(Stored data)
● ● ● ● ●

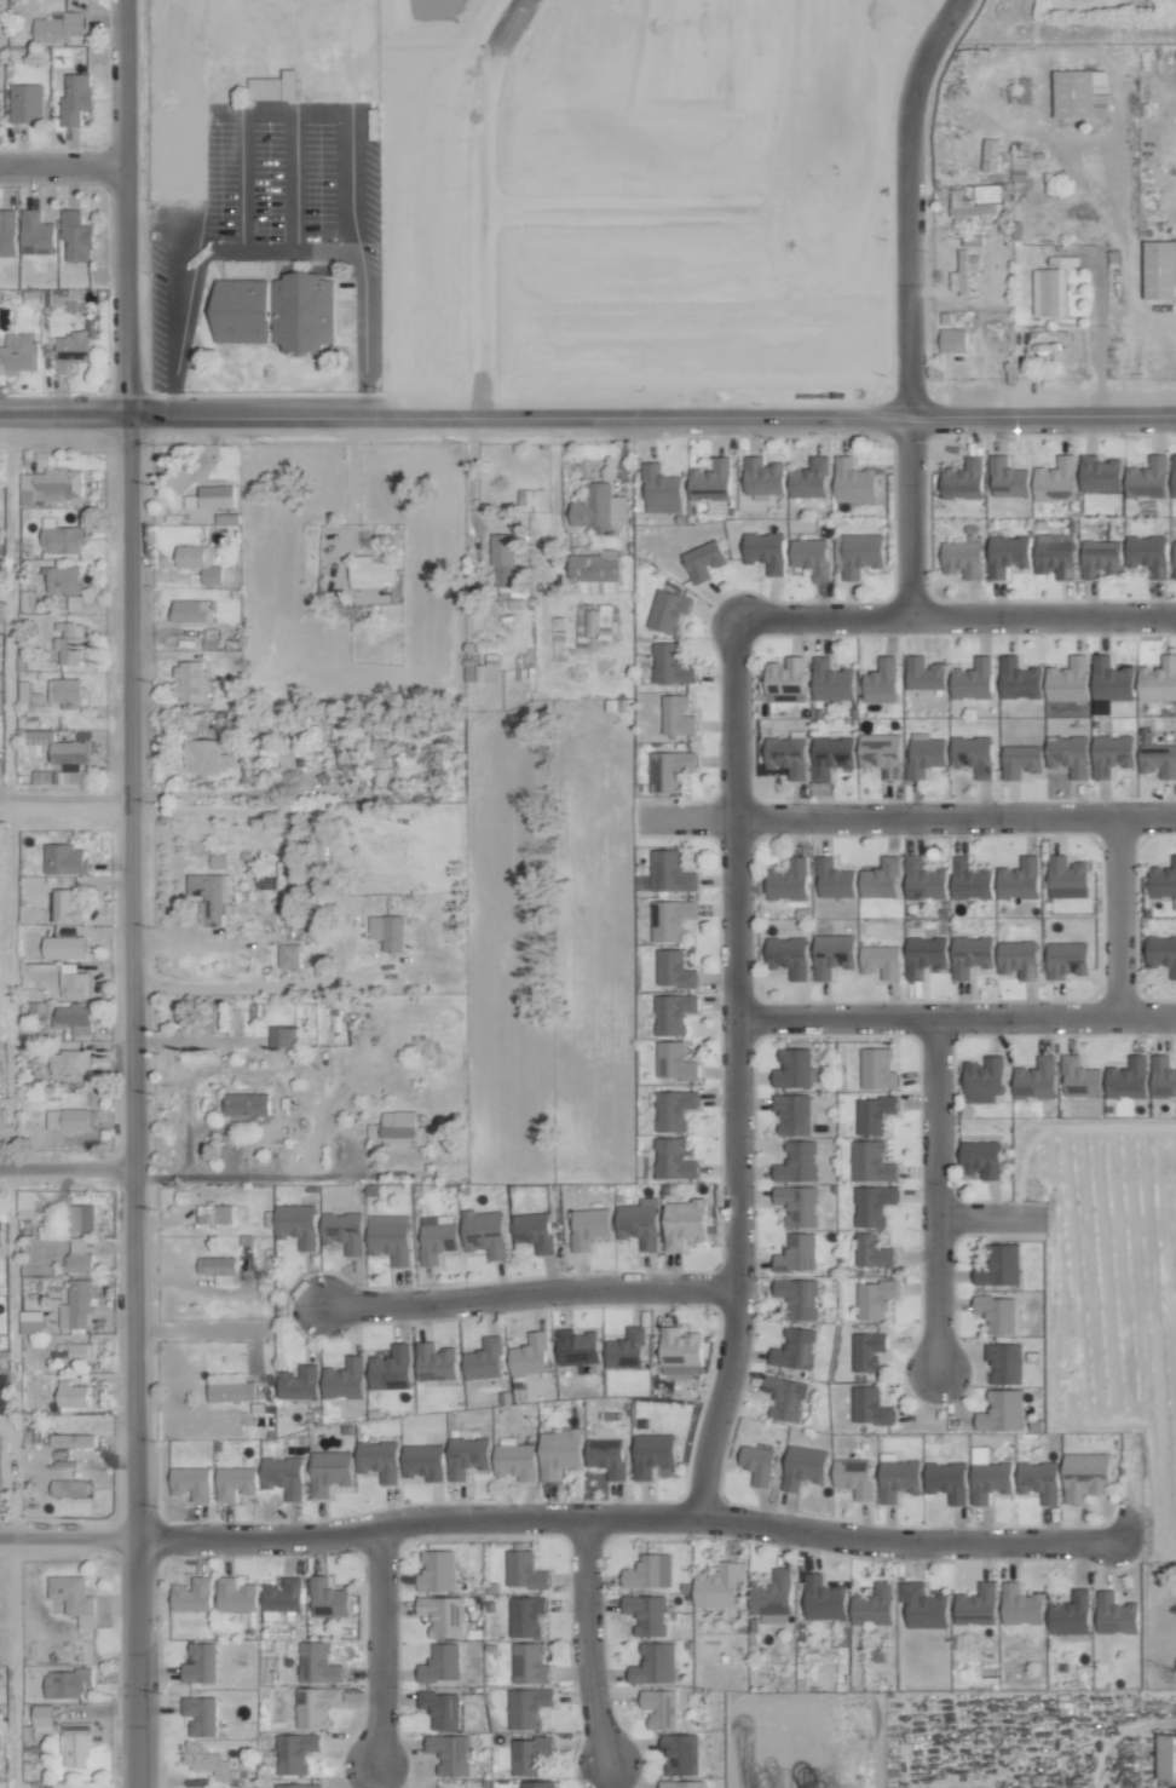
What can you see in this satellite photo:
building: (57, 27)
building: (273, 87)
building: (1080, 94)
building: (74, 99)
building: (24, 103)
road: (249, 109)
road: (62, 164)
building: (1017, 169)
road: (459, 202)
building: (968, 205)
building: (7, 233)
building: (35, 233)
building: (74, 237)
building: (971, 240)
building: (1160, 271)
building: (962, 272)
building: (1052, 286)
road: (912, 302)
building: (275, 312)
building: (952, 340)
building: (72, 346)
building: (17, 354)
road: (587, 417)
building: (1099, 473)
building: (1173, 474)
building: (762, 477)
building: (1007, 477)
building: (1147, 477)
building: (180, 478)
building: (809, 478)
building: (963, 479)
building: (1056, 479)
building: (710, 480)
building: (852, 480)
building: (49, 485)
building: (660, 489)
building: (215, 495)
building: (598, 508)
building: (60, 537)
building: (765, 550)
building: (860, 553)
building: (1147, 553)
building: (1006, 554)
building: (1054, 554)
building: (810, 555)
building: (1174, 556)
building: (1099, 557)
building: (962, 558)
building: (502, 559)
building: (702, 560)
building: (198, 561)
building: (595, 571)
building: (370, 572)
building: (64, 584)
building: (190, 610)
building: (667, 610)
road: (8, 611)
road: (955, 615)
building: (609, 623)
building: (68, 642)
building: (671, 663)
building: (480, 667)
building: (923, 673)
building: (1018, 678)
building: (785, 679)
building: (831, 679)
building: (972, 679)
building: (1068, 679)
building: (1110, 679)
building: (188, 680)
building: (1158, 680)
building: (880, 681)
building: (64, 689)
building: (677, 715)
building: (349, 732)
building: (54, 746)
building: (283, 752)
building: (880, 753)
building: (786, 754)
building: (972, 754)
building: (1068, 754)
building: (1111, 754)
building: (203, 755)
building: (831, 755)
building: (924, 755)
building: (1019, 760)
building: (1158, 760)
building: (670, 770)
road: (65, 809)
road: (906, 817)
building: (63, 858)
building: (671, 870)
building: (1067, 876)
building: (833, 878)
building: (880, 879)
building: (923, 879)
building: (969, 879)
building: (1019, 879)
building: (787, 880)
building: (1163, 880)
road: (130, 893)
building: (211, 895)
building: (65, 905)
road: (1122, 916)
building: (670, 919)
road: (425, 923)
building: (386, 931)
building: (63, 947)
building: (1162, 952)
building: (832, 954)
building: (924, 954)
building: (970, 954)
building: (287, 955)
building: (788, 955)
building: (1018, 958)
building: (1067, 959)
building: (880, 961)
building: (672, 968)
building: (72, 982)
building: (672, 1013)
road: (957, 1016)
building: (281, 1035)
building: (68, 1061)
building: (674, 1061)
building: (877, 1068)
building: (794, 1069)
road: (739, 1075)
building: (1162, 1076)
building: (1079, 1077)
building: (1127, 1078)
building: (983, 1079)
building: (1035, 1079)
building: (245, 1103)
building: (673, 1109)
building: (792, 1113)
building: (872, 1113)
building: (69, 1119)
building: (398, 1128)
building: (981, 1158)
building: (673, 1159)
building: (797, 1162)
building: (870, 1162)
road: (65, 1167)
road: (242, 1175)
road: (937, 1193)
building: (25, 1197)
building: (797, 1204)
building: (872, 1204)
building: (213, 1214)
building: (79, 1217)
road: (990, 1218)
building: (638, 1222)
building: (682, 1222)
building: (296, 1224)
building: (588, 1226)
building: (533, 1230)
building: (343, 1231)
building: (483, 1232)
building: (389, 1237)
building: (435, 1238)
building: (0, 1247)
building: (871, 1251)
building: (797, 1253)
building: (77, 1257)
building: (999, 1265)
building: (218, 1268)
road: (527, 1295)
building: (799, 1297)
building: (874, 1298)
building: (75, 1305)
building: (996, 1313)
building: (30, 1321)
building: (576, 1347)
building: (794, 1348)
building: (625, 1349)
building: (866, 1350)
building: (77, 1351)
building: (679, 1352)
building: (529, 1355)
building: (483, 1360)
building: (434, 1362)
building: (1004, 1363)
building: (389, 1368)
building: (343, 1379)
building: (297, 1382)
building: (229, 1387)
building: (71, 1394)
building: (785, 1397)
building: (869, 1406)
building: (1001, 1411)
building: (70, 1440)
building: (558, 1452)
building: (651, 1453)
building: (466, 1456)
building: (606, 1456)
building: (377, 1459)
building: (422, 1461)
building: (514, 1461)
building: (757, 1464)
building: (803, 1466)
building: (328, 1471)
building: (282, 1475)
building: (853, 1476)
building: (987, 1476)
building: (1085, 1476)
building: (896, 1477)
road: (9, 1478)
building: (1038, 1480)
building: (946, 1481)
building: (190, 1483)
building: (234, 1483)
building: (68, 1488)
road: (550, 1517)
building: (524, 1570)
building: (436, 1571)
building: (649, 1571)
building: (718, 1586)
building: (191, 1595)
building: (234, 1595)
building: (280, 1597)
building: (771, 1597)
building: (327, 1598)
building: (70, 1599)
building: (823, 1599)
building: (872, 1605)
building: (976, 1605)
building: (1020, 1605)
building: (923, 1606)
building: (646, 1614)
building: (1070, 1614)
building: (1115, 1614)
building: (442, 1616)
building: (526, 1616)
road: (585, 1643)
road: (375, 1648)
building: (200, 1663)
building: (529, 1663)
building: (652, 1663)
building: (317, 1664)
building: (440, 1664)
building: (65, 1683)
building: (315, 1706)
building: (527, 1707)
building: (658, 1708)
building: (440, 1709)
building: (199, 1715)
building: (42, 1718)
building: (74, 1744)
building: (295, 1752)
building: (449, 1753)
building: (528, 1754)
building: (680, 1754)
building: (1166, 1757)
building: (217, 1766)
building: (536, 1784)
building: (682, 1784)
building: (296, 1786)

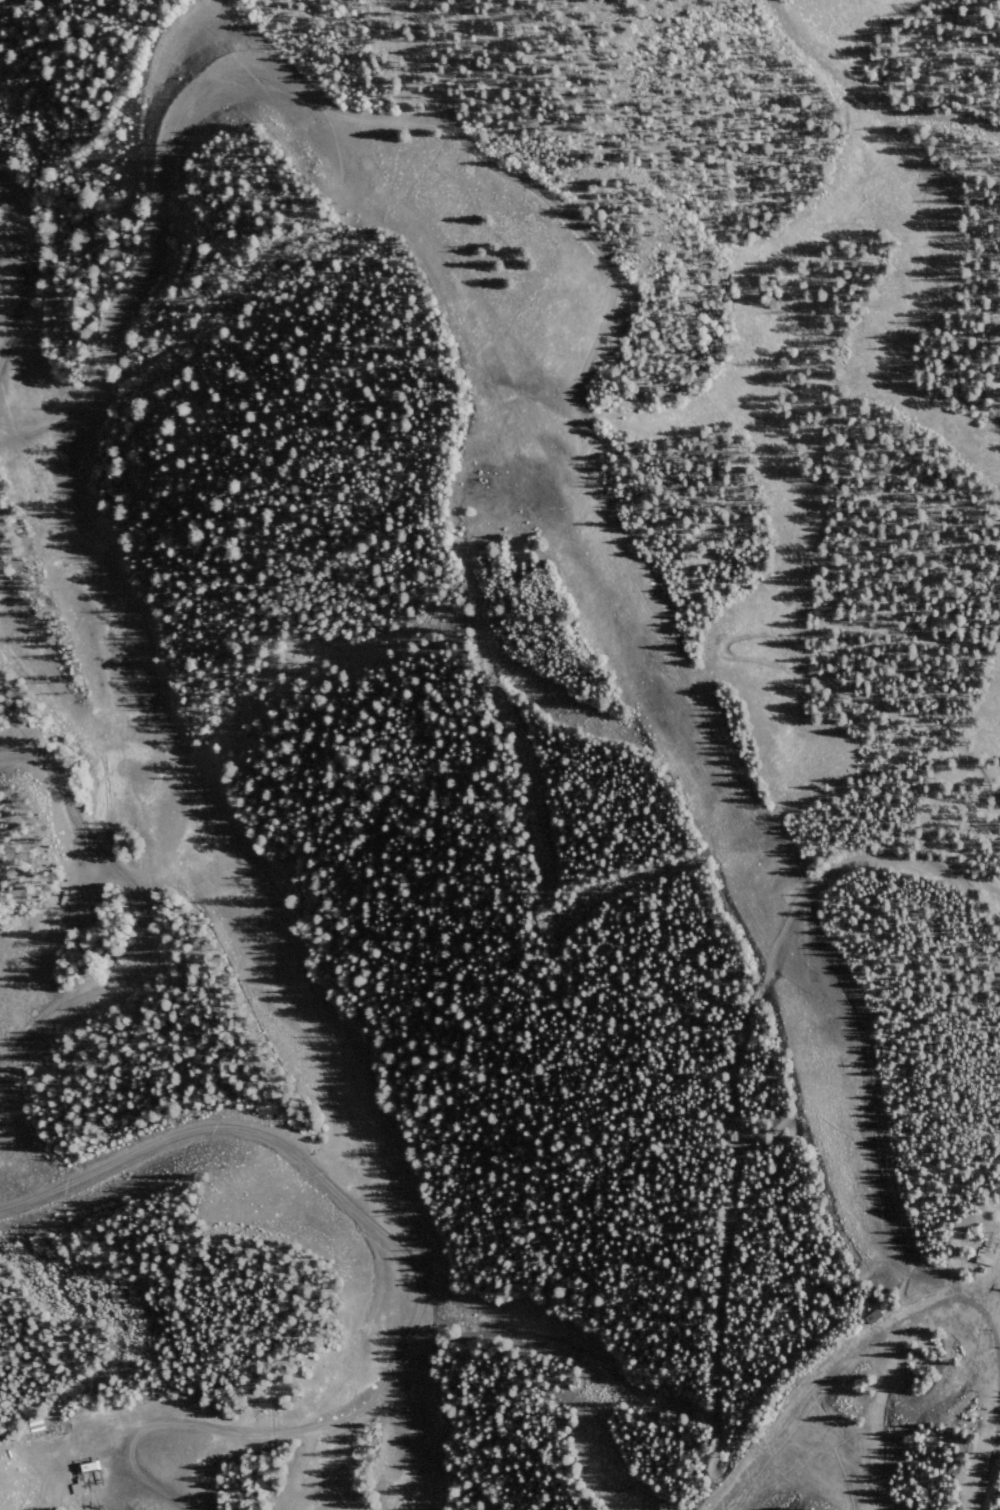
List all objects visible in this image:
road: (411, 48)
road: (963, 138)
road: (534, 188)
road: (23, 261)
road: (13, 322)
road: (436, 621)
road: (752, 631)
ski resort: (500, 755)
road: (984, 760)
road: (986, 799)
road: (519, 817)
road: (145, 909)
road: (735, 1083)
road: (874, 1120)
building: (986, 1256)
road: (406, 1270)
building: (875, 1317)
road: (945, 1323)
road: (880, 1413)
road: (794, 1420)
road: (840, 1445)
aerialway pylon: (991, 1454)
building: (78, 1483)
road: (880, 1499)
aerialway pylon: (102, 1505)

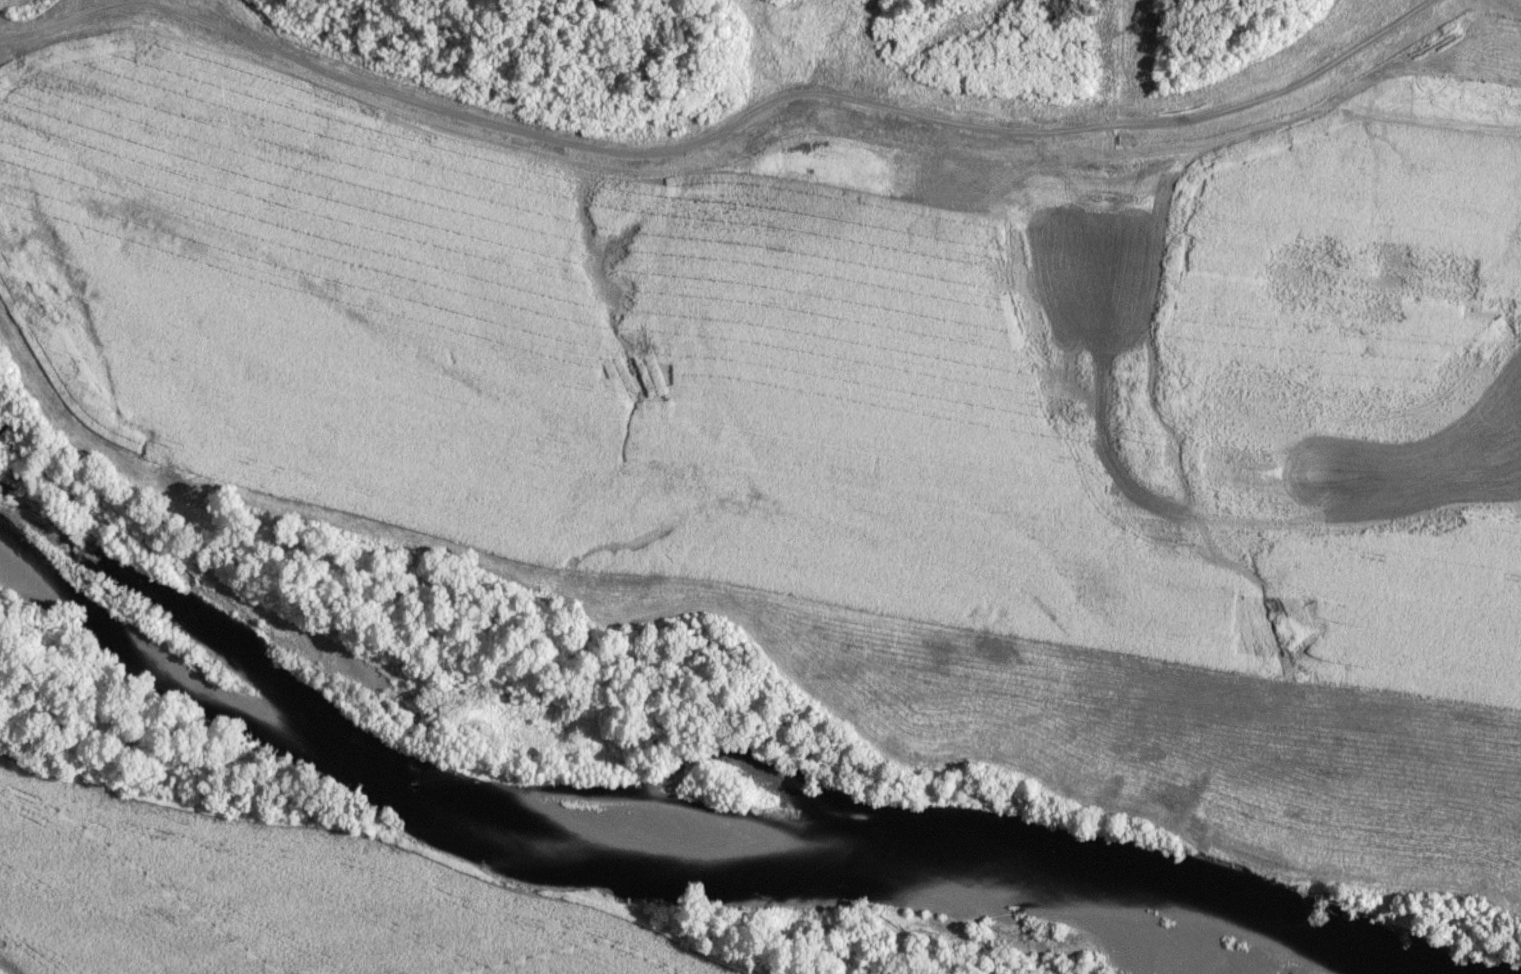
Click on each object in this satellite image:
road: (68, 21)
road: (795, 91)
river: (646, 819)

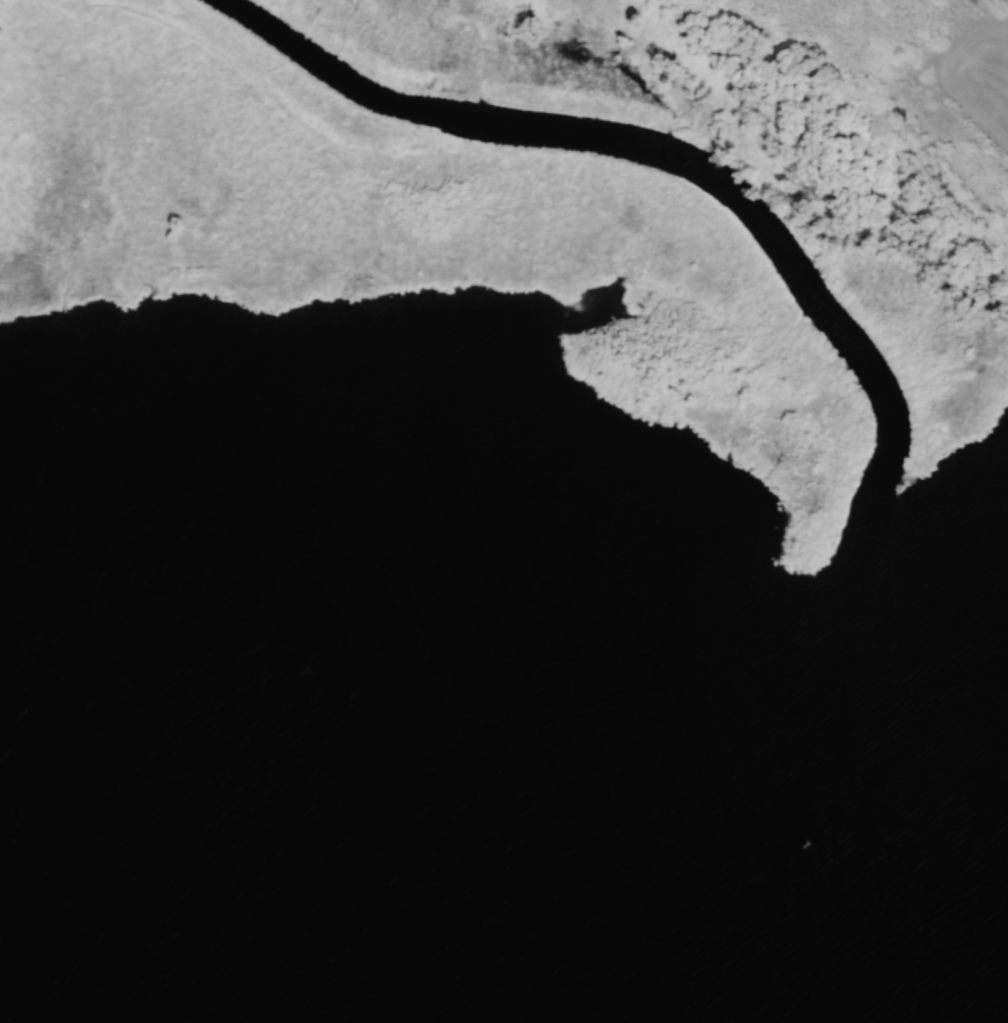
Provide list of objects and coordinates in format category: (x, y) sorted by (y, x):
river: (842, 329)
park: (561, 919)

● ● ● ● ●

Required action: No line before the one with "Provide list of" belongs in the answer; copy that line and the rest of the records exactly.

Task result:
Provide list of objects and coordinates in format category: (x, y) sorted by (y, x):
river: (842, 329)
park: (561, 919)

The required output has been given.